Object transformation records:
+ + + + + + +
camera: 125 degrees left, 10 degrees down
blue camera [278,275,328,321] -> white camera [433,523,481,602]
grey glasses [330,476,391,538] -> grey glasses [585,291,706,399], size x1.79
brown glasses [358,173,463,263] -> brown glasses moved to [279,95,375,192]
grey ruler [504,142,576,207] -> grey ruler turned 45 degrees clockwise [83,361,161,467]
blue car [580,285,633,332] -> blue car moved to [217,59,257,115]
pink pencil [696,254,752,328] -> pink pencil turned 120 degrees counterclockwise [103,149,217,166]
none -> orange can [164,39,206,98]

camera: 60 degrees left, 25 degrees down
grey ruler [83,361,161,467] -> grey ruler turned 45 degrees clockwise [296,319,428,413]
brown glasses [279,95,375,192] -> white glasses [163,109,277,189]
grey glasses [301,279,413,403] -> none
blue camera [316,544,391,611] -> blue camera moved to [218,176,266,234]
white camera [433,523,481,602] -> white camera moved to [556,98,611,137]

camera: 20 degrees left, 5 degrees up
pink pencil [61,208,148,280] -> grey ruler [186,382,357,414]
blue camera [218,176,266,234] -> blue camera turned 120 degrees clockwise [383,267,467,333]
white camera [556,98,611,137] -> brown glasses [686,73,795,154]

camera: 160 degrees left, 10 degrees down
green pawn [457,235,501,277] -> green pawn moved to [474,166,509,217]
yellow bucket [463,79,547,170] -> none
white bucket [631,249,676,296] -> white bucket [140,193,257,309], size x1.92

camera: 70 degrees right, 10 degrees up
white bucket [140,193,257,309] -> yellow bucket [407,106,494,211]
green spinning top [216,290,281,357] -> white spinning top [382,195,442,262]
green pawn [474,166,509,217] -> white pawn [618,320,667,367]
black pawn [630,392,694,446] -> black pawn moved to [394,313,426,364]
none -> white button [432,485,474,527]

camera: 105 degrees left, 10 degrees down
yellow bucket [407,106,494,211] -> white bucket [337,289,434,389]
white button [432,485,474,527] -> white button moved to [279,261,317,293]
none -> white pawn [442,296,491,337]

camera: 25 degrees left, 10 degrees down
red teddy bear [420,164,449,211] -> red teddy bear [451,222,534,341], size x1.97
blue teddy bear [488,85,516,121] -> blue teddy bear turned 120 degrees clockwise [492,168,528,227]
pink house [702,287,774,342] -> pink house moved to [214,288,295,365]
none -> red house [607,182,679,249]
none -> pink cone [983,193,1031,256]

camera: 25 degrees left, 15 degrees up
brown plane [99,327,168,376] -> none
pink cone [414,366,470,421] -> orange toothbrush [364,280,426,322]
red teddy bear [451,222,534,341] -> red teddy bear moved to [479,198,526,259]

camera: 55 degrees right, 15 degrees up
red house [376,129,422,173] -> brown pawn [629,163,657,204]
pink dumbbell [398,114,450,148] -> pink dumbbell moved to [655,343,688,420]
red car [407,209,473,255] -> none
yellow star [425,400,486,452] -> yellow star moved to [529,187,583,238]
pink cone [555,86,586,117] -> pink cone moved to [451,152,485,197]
+ + + + + + +
> _Aim of the task_
Set down all of the records shown above once more, exactly.

> _Answer to this problem_
camera: 125 degrees left, 10 degrees down
blue camera [278,275,328,321] -> white camera [433,523,481,602]
grey glasses [330,476,391,538] -> grey glasses [585,291,706,399], size x1.79
brown glasses [358,173,463,263] -> brown glasses moved to [279,95,375,192]
grey ruler [504,142,576,207] -> grey ruler turned 45 degrees clockwise [83,361,161,467]
blue car [580,285,633,332] -> blue car moved to [217,59,257,115]
pink pencil [696,254,752,328] -> pink pencil turned 120 degrees counterclockwise [103,149,217,166]
none -> orange can [164,39,206,98]

camera: 60 degrees left, 25 degrees down
grey ruler [83,361,161,467] -> grey ruler turned 45 degrees clockwise [296,319,428,413]
brown glasses [279,95,375,192] -> white glasses [163,109,277,189]
grey glasses [301,279,413,403] -> none
blue camera [316,544,391,611] -> blue camera moved to [218,176,266,234]
white camera [433,523,481,602] -> white camera moved to [556,98,611,137]

camera: 20 degrees left, 5 degrees up
pink pencil [61,208,148,280] -> grey ruler [186,382,357,414]
blue camera [218,176,266,234] -> blue camera turned 120 degrees clockwise [383,267,467,333]
white camera [556,98,611,137] -> brown glasses [686,73,795,154]

camera: 160 degrees left, 10 degrees down
green pawn [457,235,501,277] -> green pawn moved to [474,166,509,217]
yellow bucket [463,79,547,170] -> none
white bucket [631,249,676,296] -> white bucket [140,193,257,309], size x1.92

camera: 70 degrees right, 10 degrees up
white bucket [140,193,257,309] -> yellow bucket [407,106,494,211]
green spinning top [216,290,281,357] -> white spinning top [382,195,442,262]
green pawn [474,166,509,217] -> white pawn [618,320,667,367]
black pawn [630,392,694,446] -> black pawn moved to [394,313,426,364]
none -> white button [432,485,474,527]

camera: 105 degrees left, 10 degrees down
yellow bucket [407,106,494,211] -> white bucket [337,289,434,389]
white button [432,485,474,527] -> white button moved to [279,261,317,293]
none -> white pawn [442,296,491,337]

camera: 25 degrees left, 10 degrees down
red teddy bear [420,164,449,211] -> red teddy bear [451,222,534,341], size x1.97
blue teddy bear [488,85,516,121] -> blue teddy bear turned 120 degrees clockwise [492,168,528,227]
pink house [702,287,774,342] -> pink house moved to [214,288,295,365]
none -> red house [607,182,679,249]
none -> pink cone [983,193,1031,256]

camera: 25 degrees left, 15 degrees up
brown plane [99,327,168,376] -> none
pink cone [414,366,470,421] -> orange toothbrush [364,280,426,322]
red teddy bear [451,222,534,341] -> red teddy bear moved to [479,198,526,259]

camera: 55 degrees right, 15 degrees up
red house [376,129,422,173] -> brown pawn [629,163,657,204]
pink dumbbell [398,114,450,148] -> pink dumbbell moved to [655,343,688,420]
red car [407,209,473,255] -> none
yellow star [425,400,486,452] -> yellow star moved to [529,187,583,238]
pink cone [555,86,586,117] -> pink cone moved to [451,152,485,197]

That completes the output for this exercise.